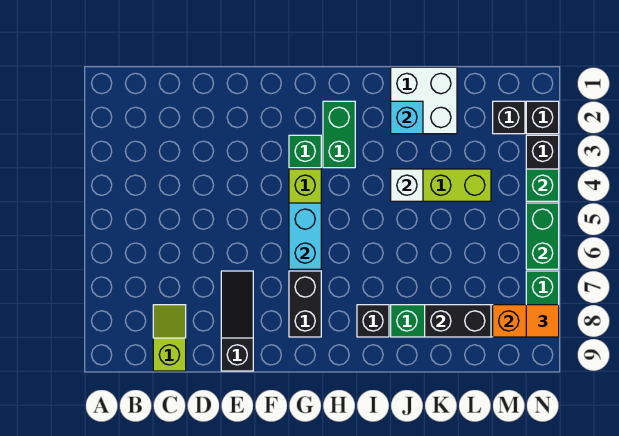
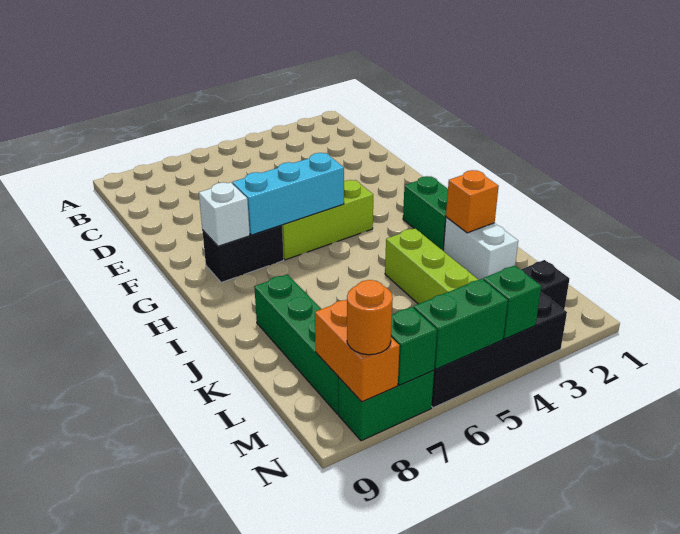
lime slope C8:C9 level 1 top 9 -> none
black slope E7:E9 level 1 top 9 -> none
green brick G3 level 1 -> green brick N7 level 2
cyan brick G5:G6 level 2 -> cyan brick G5:G7 level 2
green brick H2:H3 level 1 -> green brick H2:I2 level 1
black brick I8 level 1 -> none
white brick J1:K2 level 1 -> white brick J2:K2 level 1
cyan brick J2 level 2 -> orange brick J2 level 2
white brick J4 level 2 -> white brick G8 level 2
black brick K8:L8 level 2 -> none
black brick N2 level 1 -> none
orange tile N8 level 3 -> orange round brick N8 level 3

--

Using the data above, write out every line exactly, leaving the images behind.

Response below>
lime slope C8:C9 level 1 top 9 -> none
black slope E7:E9 level 1 top 9 -> none
green brick G3 level 1 -> green brick N7 level 2
cyan brick G5:G6 level 2 -> cyan brick G5:G7 level 2
green brick H2:H3 level 1 -> green brick H2:I2 level 1
black brick I8 level 1 -> none
white brick J1:K2 level 1 -> white brick J2:K2 level 1
cyan brick J2 level 2 -> orange brick J2 level 2
white brick J4 level 2 -> white brick G8 level 2
black brick K8:L8 level 2 -> none
black brick N2 level 1 -> none
orange tile N8 level 3 -> orange round brick N8 level 3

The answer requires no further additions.